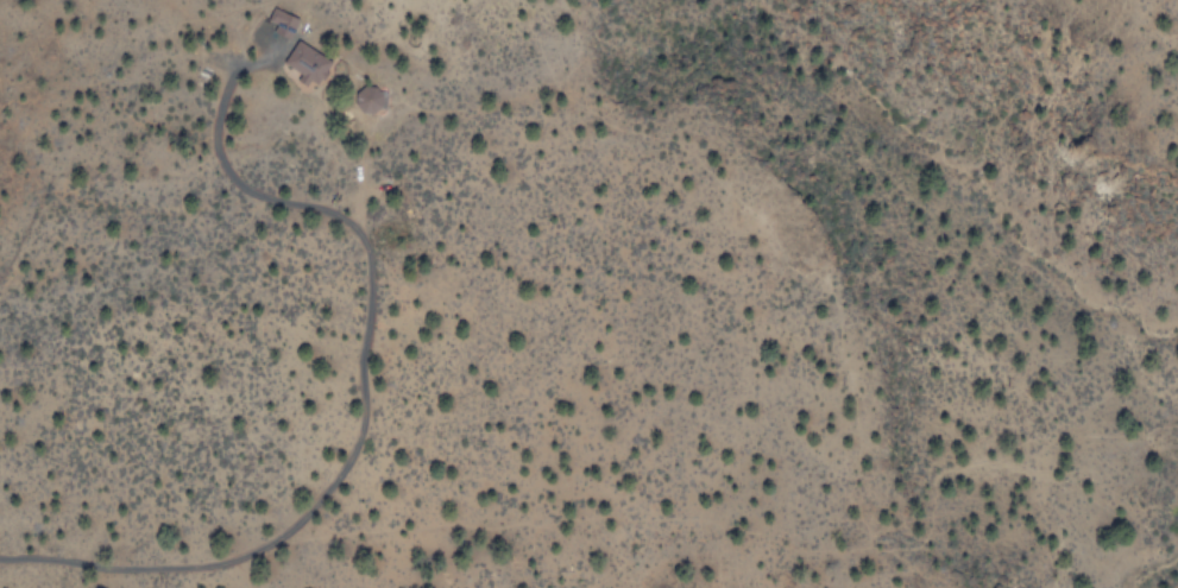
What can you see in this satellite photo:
building: (308, 62)
road: (362, 424)

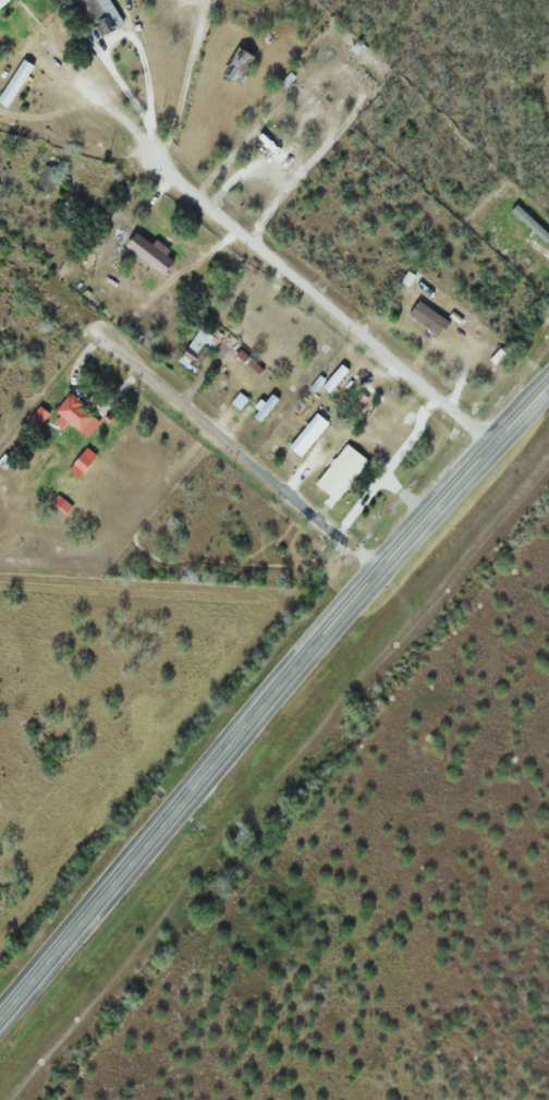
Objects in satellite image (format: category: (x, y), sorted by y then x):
building: (2, 2)
building: (100, 15)
building: (13, 82)
building: (44, 180)
building: (147, 254)
road: (287, 271)
building: (437, 303)
building: (425, 319)
building: (197, 347)
building: (72, 413)
building: (302, 434)
road: (247, 461)
building: (338, 473)
road: (272, 712)
railway: (280, 779)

+--

● WHAT IS REQUIRED
Output the data exactly as it appears. The pictures do not belong in it.

● SOLUTION BELOW
What can you see in this satellite photo:
building: (308, 62)
road: (362, 424)

Objects in satellite image (format: category: (x, y), sorted by y then x):
building: (2, 2)
building: (100, 15)
building: (13, 82)
building: (44, 180)
building: (147, 254)
road: (287, 271)
building: (437, 303)
building: (425, 319)
building: (197, 347)
building: (72, 413)
building: (302, 434)
road: (247, 461)
building: (338, 473)
road: (272, 712)
railway: (280, 779)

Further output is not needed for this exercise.